Exercise details: The whole listing is to be restated word for word with no images.

Information supplied:

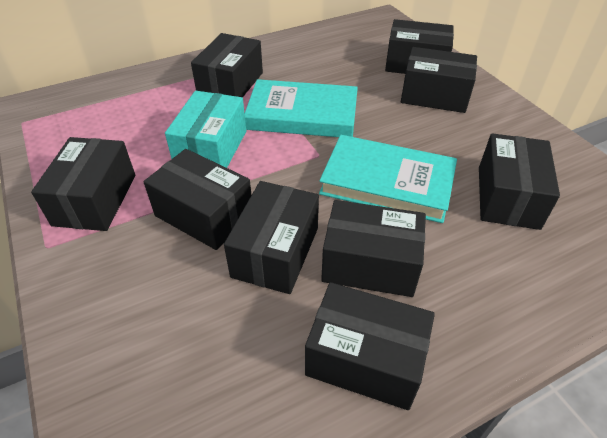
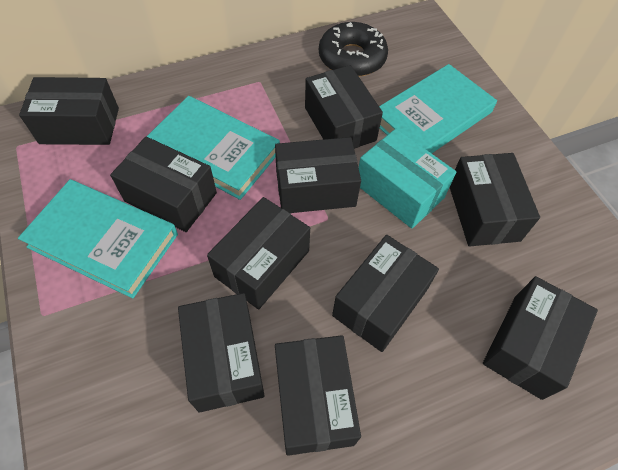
black box: 9 -> 10
black donut: 0 -> 1
turquoise book: 2 -> 3

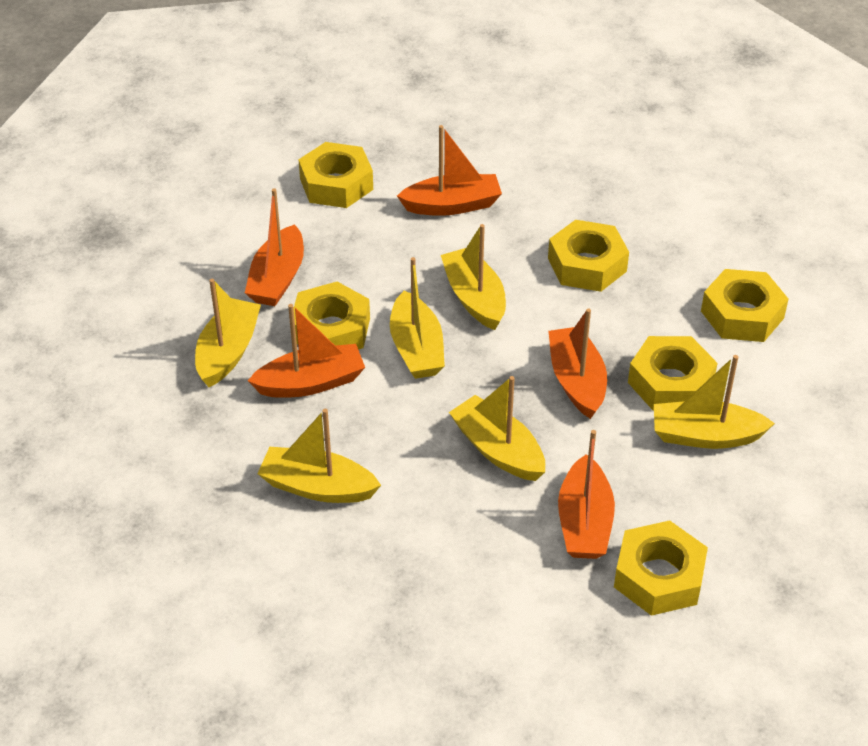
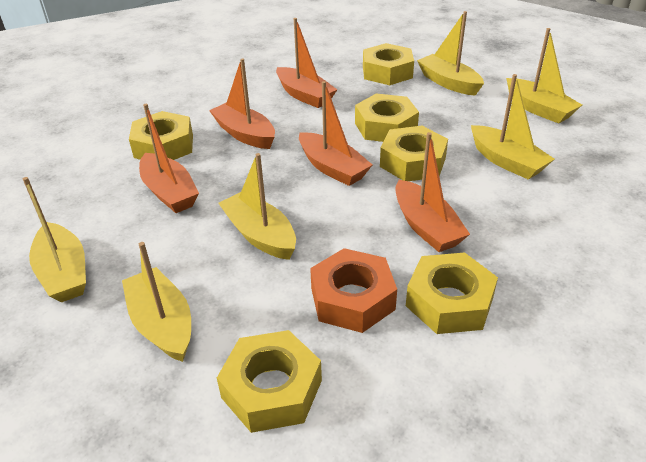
orange nut: 0 -> 1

Reply to the exercise:
black box: 9 -> 10
black donut: 0 -> 1
turquoise book: 2 -> 3

orange nut: 0 -> 1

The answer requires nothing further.